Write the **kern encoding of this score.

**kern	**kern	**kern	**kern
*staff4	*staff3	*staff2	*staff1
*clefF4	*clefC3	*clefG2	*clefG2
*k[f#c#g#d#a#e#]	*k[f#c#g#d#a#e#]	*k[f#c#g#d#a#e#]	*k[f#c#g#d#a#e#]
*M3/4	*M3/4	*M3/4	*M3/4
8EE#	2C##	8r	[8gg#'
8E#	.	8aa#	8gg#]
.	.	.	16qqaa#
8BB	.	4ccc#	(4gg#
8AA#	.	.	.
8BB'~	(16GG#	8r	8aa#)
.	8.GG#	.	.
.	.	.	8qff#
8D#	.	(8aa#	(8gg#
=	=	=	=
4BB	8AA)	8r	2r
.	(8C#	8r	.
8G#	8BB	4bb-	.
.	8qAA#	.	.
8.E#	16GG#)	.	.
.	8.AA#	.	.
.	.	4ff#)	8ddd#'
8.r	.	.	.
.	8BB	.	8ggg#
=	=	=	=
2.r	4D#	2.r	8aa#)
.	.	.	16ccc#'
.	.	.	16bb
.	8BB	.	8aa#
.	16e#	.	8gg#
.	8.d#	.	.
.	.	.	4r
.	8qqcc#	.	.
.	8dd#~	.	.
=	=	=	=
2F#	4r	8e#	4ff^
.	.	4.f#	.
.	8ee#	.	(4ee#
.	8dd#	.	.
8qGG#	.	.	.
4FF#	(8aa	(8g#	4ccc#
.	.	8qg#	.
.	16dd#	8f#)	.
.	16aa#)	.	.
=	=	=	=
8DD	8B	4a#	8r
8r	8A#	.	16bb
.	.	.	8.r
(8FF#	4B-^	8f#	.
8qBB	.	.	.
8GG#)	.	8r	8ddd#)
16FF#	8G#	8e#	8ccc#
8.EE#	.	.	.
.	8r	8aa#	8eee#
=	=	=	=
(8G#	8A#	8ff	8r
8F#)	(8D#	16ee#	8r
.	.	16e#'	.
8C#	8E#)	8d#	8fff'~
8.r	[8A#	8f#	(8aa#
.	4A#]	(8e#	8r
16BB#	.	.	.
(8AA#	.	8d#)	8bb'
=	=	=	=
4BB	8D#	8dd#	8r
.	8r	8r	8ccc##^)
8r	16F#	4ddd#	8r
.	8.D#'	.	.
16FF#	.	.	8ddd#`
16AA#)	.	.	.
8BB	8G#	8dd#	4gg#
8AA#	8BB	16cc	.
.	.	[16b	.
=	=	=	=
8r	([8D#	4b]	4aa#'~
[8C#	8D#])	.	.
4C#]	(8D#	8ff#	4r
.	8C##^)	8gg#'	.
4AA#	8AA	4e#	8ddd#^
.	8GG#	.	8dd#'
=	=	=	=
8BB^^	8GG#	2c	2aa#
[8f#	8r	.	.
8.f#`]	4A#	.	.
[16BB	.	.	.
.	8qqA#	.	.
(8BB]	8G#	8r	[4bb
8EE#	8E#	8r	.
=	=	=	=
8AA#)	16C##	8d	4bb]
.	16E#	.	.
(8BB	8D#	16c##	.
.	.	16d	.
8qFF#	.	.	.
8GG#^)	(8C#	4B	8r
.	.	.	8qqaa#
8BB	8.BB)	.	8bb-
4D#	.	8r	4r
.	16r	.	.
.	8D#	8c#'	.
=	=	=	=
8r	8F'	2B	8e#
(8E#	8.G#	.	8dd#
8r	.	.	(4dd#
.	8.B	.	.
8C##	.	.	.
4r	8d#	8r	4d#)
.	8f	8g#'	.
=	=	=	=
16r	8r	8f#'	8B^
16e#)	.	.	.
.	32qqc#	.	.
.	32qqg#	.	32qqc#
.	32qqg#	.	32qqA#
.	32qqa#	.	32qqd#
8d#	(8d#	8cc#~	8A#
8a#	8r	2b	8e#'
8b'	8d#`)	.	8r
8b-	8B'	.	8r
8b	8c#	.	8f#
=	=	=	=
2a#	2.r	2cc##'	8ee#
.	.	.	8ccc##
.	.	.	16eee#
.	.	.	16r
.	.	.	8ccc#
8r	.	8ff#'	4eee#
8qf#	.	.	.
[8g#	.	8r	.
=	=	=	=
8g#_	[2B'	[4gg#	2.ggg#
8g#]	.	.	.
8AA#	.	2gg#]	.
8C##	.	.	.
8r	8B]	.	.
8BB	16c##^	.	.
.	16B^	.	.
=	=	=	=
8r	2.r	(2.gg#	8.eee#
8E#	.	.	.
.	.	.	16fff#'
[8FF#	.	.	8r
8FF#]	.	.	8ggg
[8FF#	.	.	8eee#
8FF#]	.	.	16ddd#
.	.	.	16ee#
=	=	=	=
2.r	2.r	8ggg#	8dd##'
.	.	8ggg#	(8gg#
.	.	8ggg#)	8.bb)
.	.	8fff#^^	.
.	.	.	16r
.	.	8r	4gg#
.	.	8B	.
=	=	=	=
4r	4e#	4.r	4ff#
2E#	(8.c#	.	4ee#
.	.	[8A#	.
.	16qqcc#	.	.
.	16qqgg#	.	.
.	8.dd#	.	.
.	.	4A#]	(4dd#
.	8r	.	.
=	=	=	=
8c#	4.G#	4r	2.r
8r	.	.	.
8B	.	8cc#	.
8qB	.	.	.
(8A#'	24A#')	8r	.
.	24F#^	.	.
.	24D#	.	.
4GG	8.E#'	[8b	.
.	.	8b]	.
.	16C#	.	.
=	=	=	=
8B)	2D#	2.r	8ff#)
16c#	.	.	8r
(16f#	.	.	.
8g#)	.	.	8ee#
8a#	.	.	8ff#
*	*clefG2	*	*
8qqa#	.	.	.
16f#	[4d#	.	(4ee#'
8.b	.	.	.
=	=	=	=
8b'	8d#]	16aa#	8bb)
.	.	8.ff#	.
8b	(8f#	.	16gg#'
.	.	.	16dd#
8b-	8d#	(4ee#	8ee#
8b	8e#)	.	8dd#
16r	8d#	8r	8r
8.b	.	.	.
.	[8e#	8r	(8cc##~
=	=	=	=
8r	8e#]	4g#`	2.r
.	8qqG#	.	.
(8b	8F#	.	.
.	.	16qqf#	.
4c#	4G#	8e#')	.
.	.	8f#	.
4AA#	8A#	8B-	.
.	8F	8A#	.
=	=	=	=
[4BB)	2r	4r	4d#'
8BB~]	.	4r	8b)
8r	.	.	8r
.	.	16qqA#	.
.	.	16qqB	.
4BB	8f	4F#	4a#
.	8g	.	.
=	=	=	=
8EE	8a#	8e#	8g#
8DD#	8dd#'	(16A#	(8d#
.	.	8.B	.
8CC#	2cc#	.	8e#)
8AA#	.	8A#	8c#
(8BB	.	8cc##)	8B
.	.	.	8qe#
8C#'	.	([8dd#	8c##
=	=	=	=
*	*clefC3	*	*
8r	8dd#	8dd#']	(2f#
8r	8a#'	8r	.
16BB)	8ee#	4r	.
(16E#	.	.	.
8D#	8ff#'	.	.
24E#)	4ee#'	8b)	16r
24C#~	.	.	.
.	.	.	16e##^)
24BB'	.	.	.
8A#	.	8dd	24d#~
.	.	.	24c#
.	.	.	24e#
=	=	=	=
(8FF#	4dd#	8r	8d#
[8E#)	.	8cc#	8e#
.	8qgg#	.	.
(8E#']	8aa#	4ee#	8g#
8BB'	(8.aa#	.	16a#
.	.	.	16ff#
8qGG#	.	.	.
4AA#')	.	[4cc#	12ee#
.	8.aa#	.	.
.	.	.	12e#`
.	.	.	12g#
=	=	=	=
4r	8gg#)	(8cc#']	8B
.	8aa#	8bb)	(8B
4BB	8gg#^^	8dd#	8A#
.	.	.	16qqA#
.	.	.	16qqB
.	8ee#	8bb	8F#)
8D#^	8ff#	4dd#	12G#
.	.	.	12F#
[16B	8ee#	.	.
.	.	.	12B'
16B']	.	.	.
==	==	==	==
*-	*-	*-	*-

================================

- _Prompt_
Report each line in the records above that contains the string "kern", copying every such line in full.

- _Expected output_
Write the **kern encoding of this score.
**kern	**kern	**kern	**kern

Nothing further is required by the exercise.